▸ **PROBLEM TO SOLVE**
Print out the full material below, exact in every line, with no images included.

▸ **AVAILABLE DATA**
━━━━━━━━━━━━━━━━

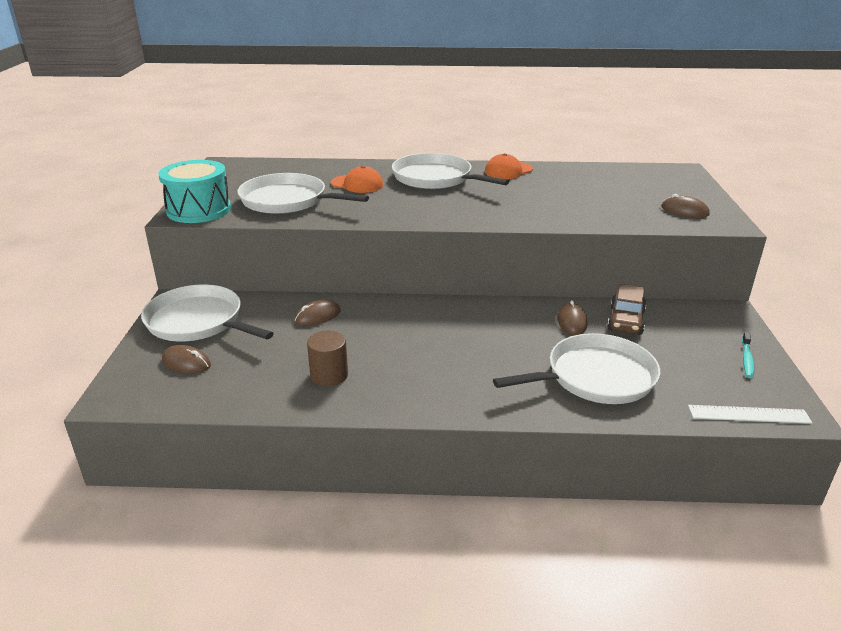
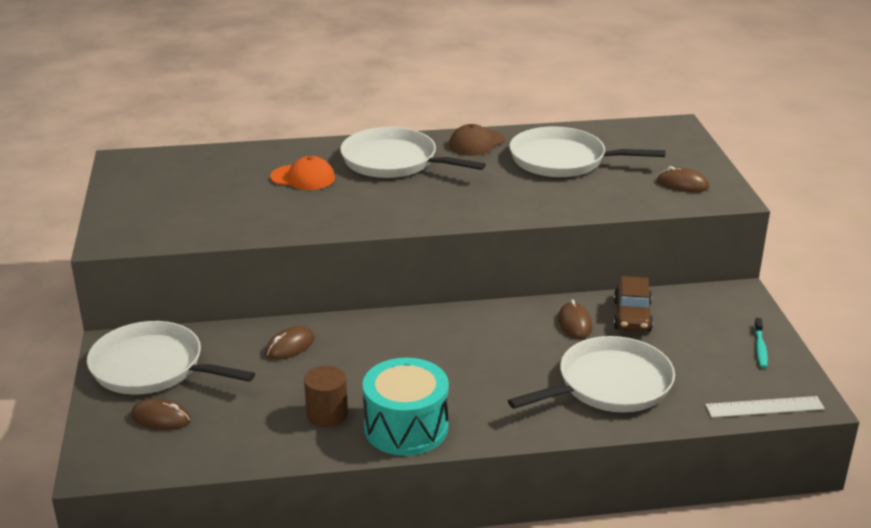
camera: 10 degrees left, 0 degrees up
(199, 210) = (126, 232): turquoise drum -> turquoise drum (406, 427)
(287, 201) = (228, 209): white pan -> white pan (563, 160)
(508, 171) = (476, 143): orange cap -> brown cap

━━━━━━━━━━━━━━━━

▸ **RESPONSE**
camera: 10 degrees left, 0 degrees up
(199, 210) = (126, 232): turquoise drum -> turquoise drum (406, 427)
(287, 201) = (228, 209): white pan -> white pan (563, 160)
(508, 171) = (476, 143): orange cap -> brown cap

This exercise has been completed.